Task to carry out: The entries below are to be restated exactly, and their images are to be omitted.

Exercise data:

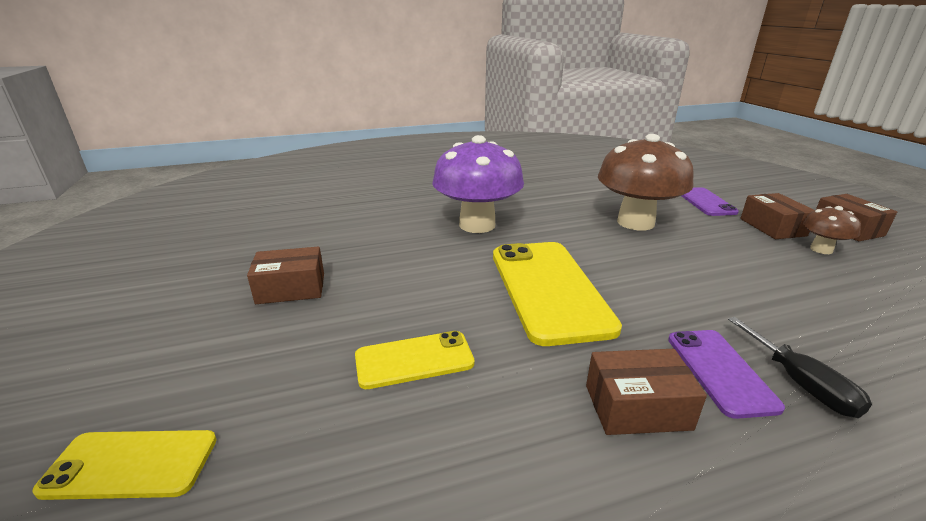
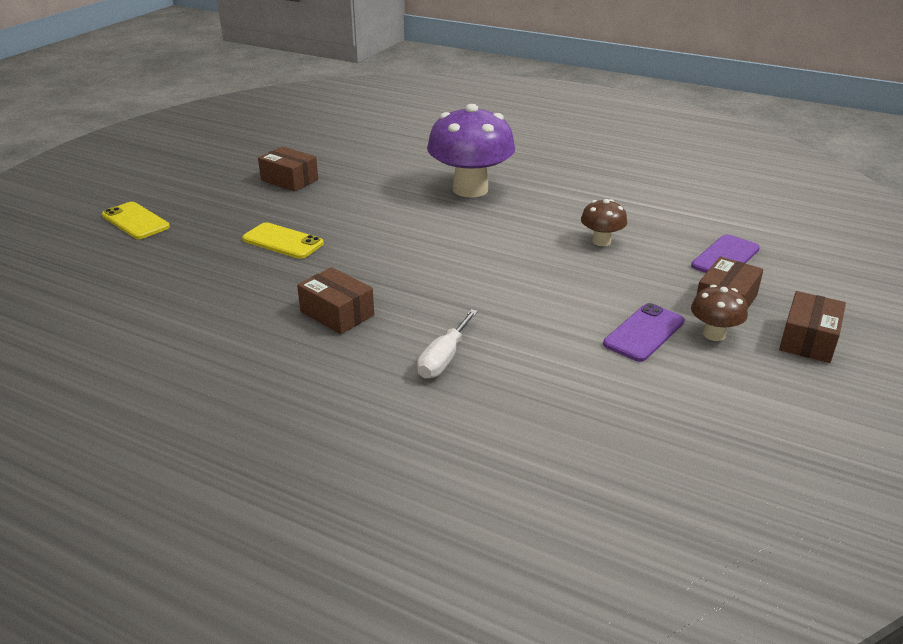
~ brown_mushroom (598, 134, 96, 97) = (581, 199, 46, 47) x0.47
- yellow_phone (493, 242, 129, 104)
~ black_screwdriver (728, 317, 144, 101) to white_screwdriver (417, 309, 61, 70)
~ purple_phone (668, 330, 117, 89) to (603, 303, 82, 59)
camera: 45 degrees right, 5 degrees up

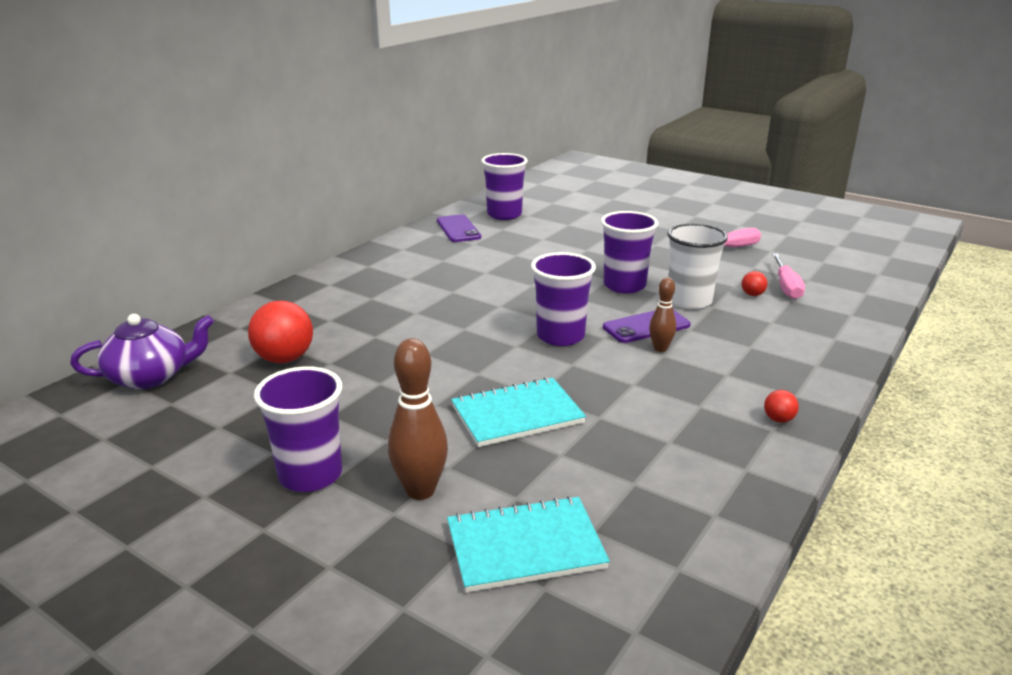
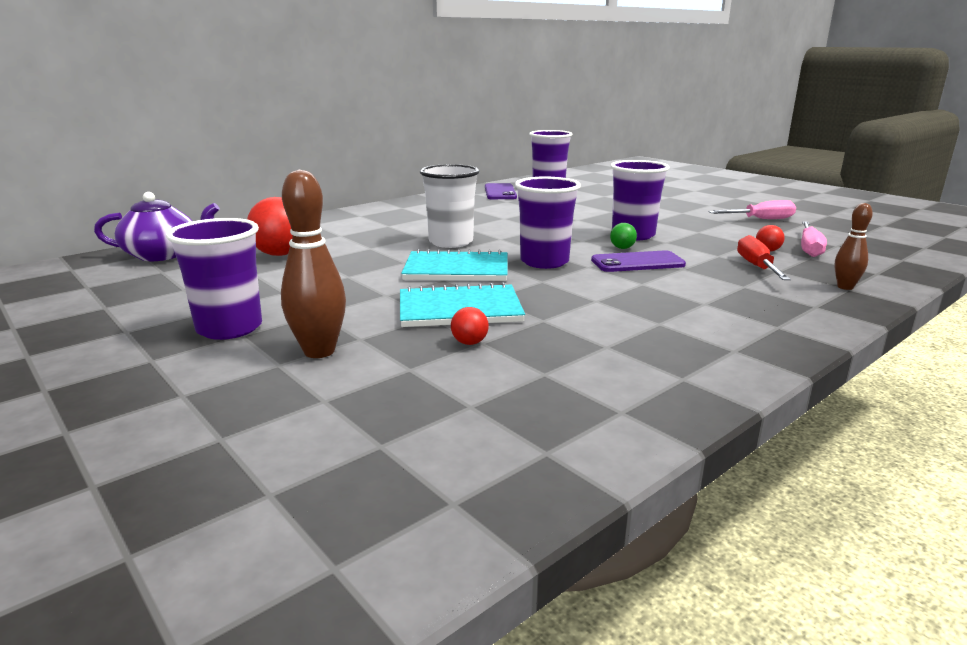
~ white_cup (667, 223, 61, 86) to (420, 164, 59, 84)
~ brown_bowling_pin (649, 277, 27, 75) to (834, 203, 39, 87)
~ red_ball (764, 390, 35, 33) to (451, 307, 38, 38)
~ turquoise_notebook (447, 496, 163, 97) to (401, 249, 106, 32)
+ green_ball (610, 223, 27, 26)
+ red_screwdriver (737, 235, 54, 45)
camera: 15 degrees right, 5 degrees down

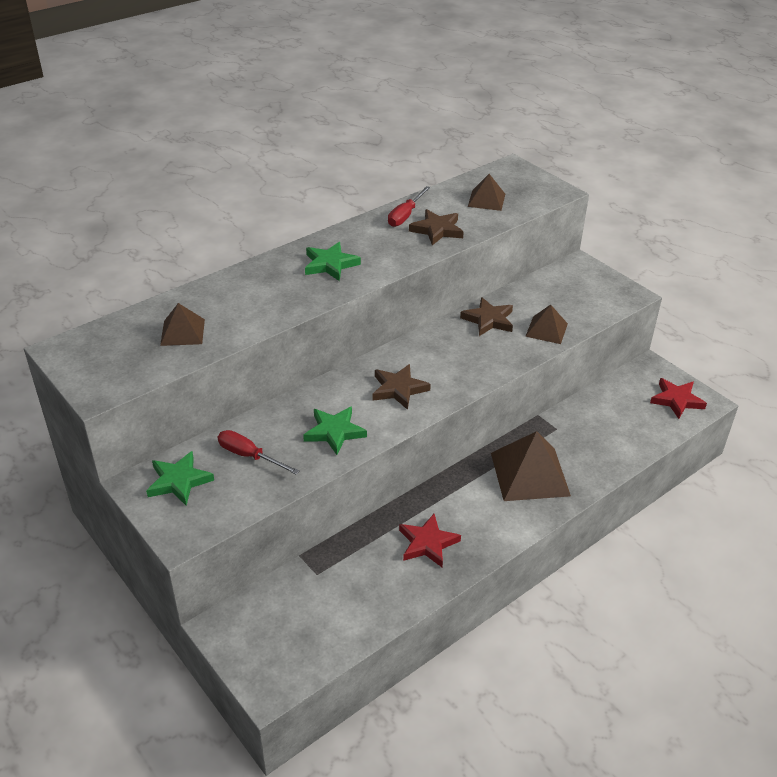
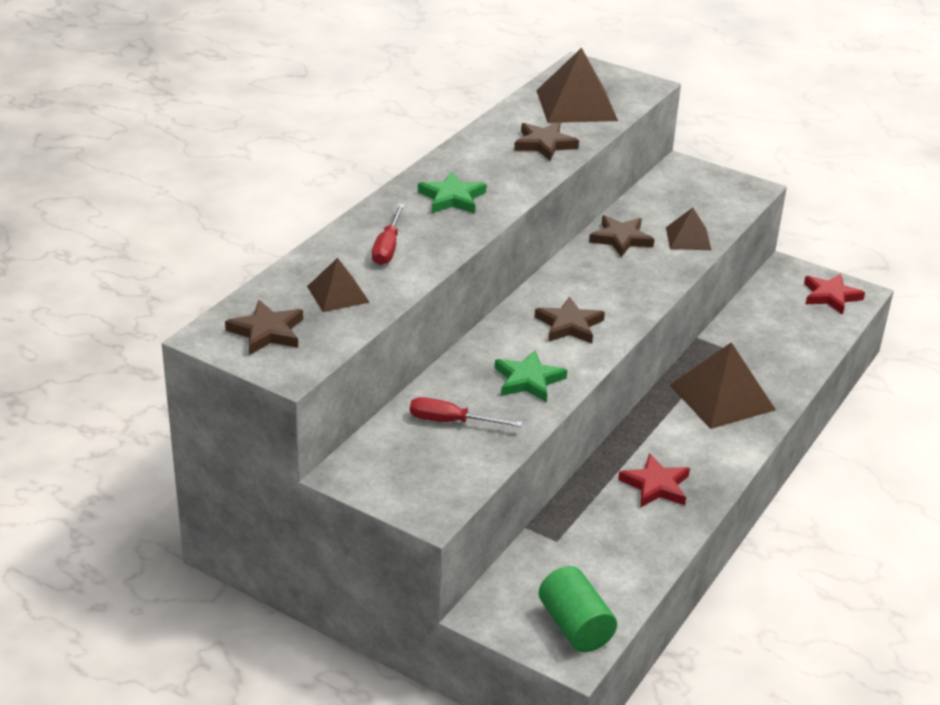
~ brown_pyramid (468, 174, 37, 37) = (536, 48, 82, 75) x1.77
~ red_screwdriver (388, 186, 43, 41) to (372, 204, 33, 61)
- green_star (146, 451, 68, 55)
+ brown_star (225, 300, 78, 55)
+ green_cylinder (539, 566, 78, 86)
camera: 20 degrees left, 5 degrees down

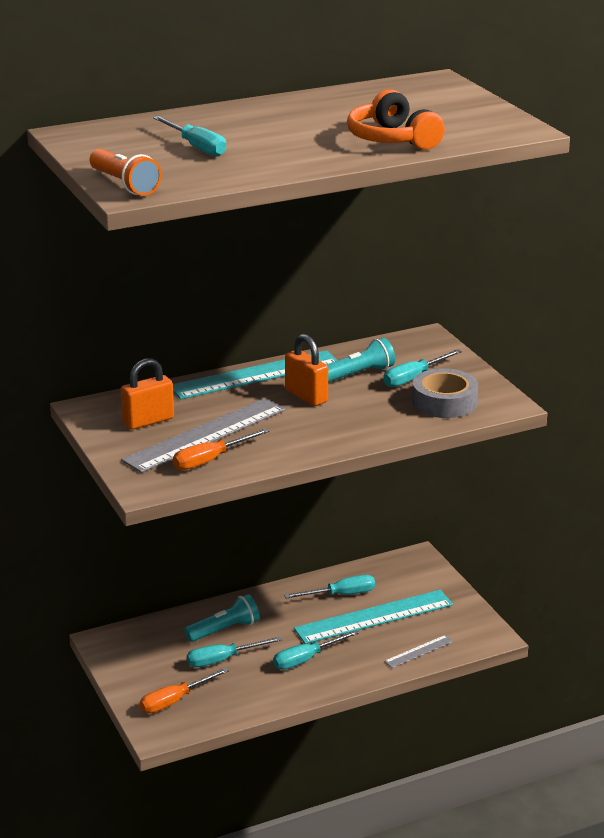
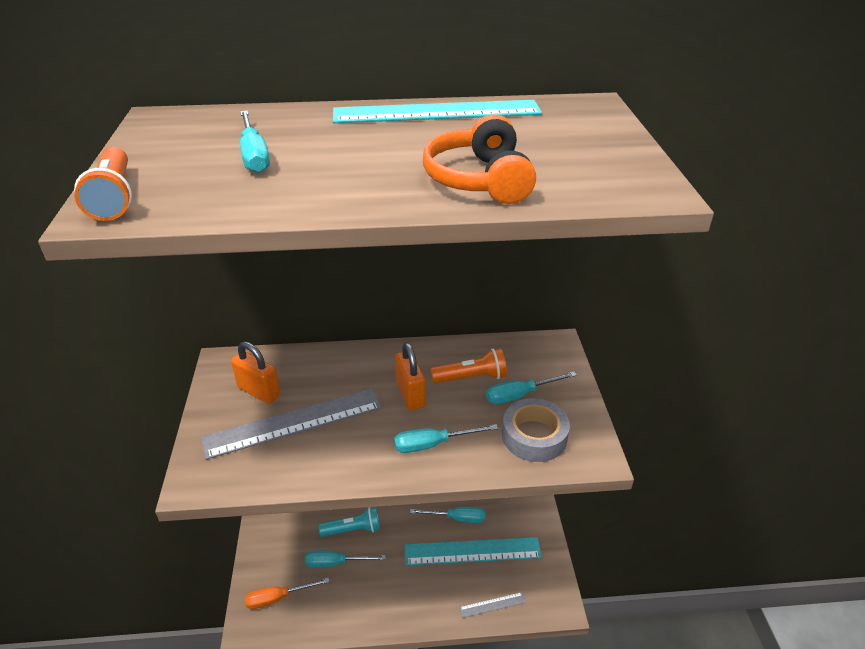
~ turquoise_flashlight (327, 338, 68, 45) to orange_flashlight (430, 348, 77, 35)
~ turquoise_ruler (173, 350, 165, 49) to (333, 100, 209, 23)
~ orange_padlock (121, 358, 53, 72) = (231, 341, 50, 63) 45 degrees clockwise
- orange_screwdriver (173, 428, 96, 42)
~ turquoise_screwdriver (273, 630, 86, 40) to (394, 424, 104, 29)
camera: 20 degrees right, 10 degrees up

Reply:
~ brown_mushroom (598, 134, 96, 97) = (581, 199, 46, 47) x0.47
- yellow_phone (493, 242, 129, 104)
~ black_screwdriver (728, 317, 144, 101) to white_screwdriver (417, 309, 61, 70)
~ purple_phone (668, 330, 117, 89) to (603, 303, 82, 59)
camera: 45 degrees right, 5 degrees up

~ white_cup (667, 223, 61, 86) to (420, 164, 59, 84)
~ brown_bowling_pin (649, 277, 27, 75) to (834, 203, 39, 87)
~ red_ball (764, 390, 35, 33) to (451, 307, 38, 38)
~ turquoise_notebook (447, 496, 163, 97) to (401, 249, 106, 32)
+ green_ball (610, 223, 27, 26)
+ red_screwdriver (737, 235, 54, 45)
camera: 15 degrees right, 5 degrees down

~ brown_pyramid (468, 174, 37, 37) = (536, 48, 82, 75) x1.77
~ red_screwdriver (388, 186, 43, 41) to (372, 204, 33, 61)
- green_star (146, 451, 68, 55)
+ brown_star (225, 300, 78, 55)
+ green_cylinder (539, 566, 78, 86)
camera: 20 degrees left, 5 degrees down

~ turquoise_flashlight (327, 338, 68, 45) to orange_flashlight (430, 348, 77, 35)
~ turquoise_ruler (173, 350, 165, 49) to (333, 100, 209, 23)
~ orange_padlock (121, 358, 53, 72) = (231, 341, 50, 63) 45 degrees clockwise
- orange_screwdriver (173, 428, 96, 42)
~ turquoise_screwdriver (273, 630, 86, 40) to (394, 424, 104, 29)
camera: 20 degrees right, 10 degrees up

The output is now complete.